** Start Supplied material **

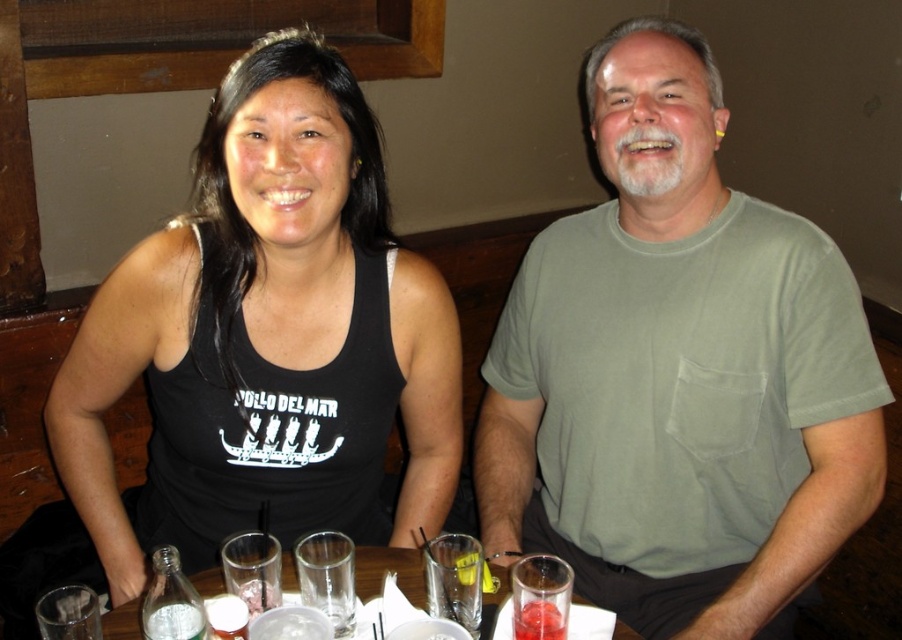
Question: Does black tank top at center lie in front of clear glassware at center?

Choices:
 (A) yes
 (B) no

Answer: (B)

Question: Among these points, which one is farthest from the camera?

Choices:
 (A) (560, 627)
 (B) (131, 609)
 (C) (208, 154)
 (D) (772, 596)

Answer: (C)

Question: Which point is farther from the camera taking this photo?

Choices:
 (A) (578, 301)
 (B) (183, 628)
 (C) (459, 557)
 (D) (551, 618)

Answer: (A)

Question: Does green cotton t-shirt at center appear over yellow translucent jelly at center?

Choices:
 (A) yes
 (B) no

Answer: (A)

Question: Observing the image, what is the correct spatial positioning of black tank top at center in reference to clear glassware at center?

Choices:
 (A) right
 (B) left

Answer: (B)

Question: Among these points, which one is nearest to the camera?

Choices:
 (A) (113, 627)
 (B) (597, 216)

Answer: (A)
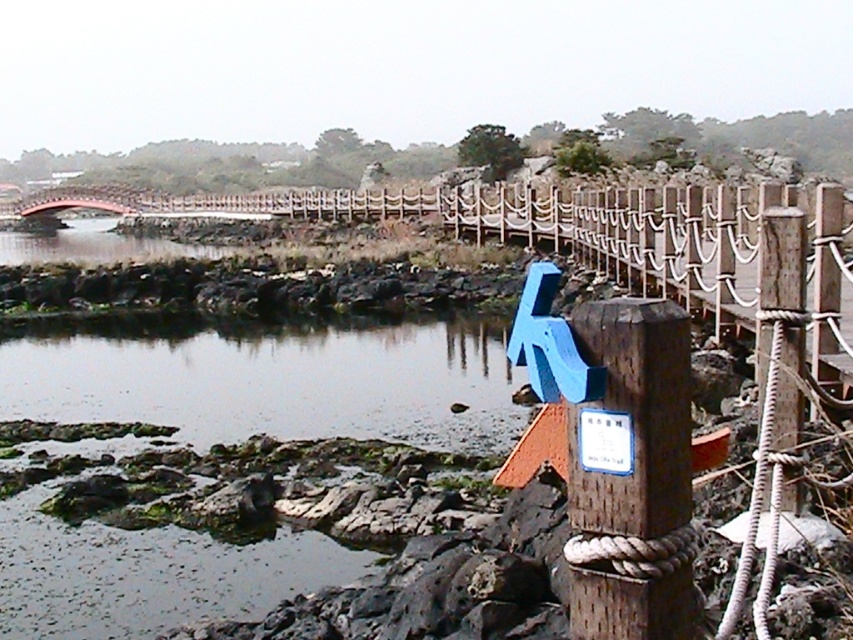
Question: Which of the following is the farthest from the observer?

Choices:
 (A) brown wooden post at center-right
 (B) white paper sign at center

Answer: (B)

Question: Does brown wooden post at center-right appear on the right side of white paper sign at center?

Choices:
 (A) yes
 (B) no

Answer: (A)

Question: Does brown wooden post at center-right have a lesser width compared to white paper sign at center?

Choices:
 (A) yes
 (B) no

Answer: (B)

Question: Which object is closer to the camera taking this photo?

Choices:
 (A) white paper sign at center
 (B) brown wooden post at center-right

Answer: (B)

Question: In this image, where is brown wooden post at center-right located relative to white paper sign at center?

Choices:
 (A) below
 (B) above

Answer: (A)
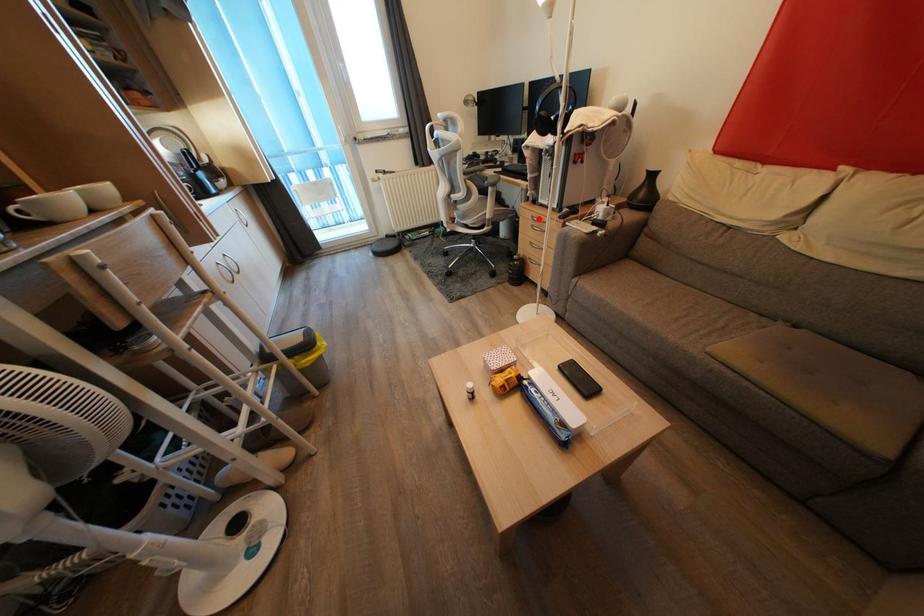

** End Supplied material **

Tally the lines in the records above that contain the string "tank", matching case exactly. Give only the number.

2